Problem to work on: Give all of the lines again, with nothing added or dropped.

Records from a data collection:
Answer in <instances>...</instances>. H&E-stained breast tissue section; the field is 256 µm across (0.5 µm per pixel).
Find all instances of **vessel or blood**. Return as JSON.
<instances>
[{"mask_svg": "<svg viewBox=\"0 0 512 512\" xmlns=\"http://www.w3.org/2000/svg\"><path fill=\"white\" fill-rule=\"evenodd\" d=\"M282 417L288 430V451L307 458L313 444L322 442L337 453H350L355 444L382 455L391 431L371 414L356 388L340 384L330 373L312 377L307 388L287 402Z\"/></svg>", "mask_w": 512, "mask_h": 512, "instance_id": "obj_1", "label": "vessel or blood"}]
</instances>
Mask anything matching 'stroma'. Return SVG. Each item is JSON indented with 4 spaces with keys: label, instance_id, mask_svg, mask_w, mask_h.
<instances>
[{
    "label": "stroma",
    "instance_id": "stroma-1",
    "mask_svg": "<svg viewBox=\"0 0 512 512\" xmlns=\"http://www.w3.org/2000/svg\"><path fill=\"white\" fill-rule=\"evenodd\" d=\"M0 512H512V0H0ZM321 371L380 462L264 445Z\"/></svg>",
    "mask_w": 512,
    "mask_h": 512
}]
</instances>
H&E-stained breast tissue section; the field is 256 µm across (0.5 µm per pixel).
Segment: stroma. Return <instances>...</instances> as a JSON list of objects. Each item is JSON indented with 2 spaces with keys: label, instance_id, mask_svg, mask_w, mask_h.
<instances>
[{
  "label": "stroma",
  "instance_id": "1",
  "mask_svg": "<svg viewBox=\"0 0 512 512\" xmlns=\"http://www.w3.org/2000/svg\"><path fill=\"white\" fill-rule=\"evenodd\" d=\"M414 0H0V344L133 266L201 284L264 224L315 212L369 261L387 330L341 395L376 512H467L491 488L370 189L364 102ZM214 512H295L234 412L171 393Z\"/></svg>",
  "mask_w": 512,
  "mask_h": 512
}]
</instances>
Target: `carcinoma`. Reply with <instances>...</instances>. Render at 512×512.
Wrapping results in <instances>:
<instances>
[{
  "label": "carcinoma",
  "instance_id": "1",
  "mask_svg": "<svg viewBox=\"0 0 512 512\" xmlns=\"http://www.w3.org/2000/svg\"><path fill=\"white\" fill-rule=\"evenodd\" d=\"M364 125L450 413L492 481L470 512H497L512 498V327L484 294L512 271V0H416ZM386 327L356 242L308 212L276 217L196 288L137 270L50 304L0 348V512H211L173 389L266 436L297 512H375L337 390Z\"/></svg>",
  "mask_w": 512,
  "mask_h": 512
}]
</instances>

Answer below:
Answer in <instances>...</instances>. H&E-stained breast tissue section; the field is 256 µm across (0.5 µm per pixel).
Find all instances of **vessel or blood**. Return as JSON.
<instances>
[{"mask_svg": "<svg viewBox=\"0 0 512 512\" xmlns=\"http://www.w3.org/2000/svg\"><path fill=\"white\" fill-rule=\"evenodd\" d=\"M282 417L288 430V451L307 458L313 444L322 442L337 453H350L355 444L382 455L391 431L371 414L356 388L340 384L330 373L312 377L307 388L287 402Z\"/></svg>", "mask_w": 512, "mask_h": 512, "instance_id": "obj_1", "label": "vessel or blood"}]
</instances>
Mask anything matching 'stroma'. Return SVG. Each item is JSON indented with 4 spaces with keys: label, instance_id, mask_svg, mask_w, mask_h.
<instances>
[{
    "label": "stroma",
    "instance_id": "stroma-1",
    "mask_svg": "<svg viewBox=\"0 0 512 512\" xmlns=\"http://www.w3.org/2000/svg\"><path fill=\"white\" fill-rule=\"evenodd\" d=\"M0 512H512V0H0ZM321 371L380 462L264 445Z\"/></svg>",
    "mask_w": 512,
    "mask_h": 512
}]
</instances>
H&E-stained breast tissue section; the field is 256 µm across (0.5 µm per pixel).
Segment: stroma. Return <instances>...</instances> as a JSON list of objects. Each item is JSON indented with 2 spaces with keys: label, instance_id, mask_svg, mask_w, mask_h.
<instances>
[{
  "label": "stroma",
  "instance_id": "1",
  "mask_svg": "<svg viewBox=\"0 0 512 512\" xmlns=\"http://www.w3.org/2000/svg\"><path fill=\"white\" fill-rule=\"evenodd\" d=\"M414 0H0V344L133 266L201 284L264 224L315 212L369 261L387 330L341 395L376 512H467L491 488L370 189L364 102ZM214 512H295L234 412L171 393Z\"/></svg>",
  "mask_w": 512,
  "mask_h": 512
}]
</instances>
Target: `carcinoma`. Reply with <instances>...</instances>. Render at 512×512.
Wrapping results in <instances>:
<instances>
[{
  "label": "carcinoma",
  "instance_id": "1",
  "mask_svg": "<svg viewBox=\"0 0 512 512\" xmlns=\"http://www.w3.org/2000/svg\"><path fill=\"white\" fill-rule=\"evenodd\" d=\"M364 125L450 413L492 481L470 512H497L512 498V327L484 294L512 271V0H416ZM386 327L356 242L308 212L276 217L196 288L137 270L50 304L0 348V512H211L173 389L266 436L297 512H375L337 390Z\"/></svg>",
  "mask_w": 512,
  "mask_h": 512
}]
</instances>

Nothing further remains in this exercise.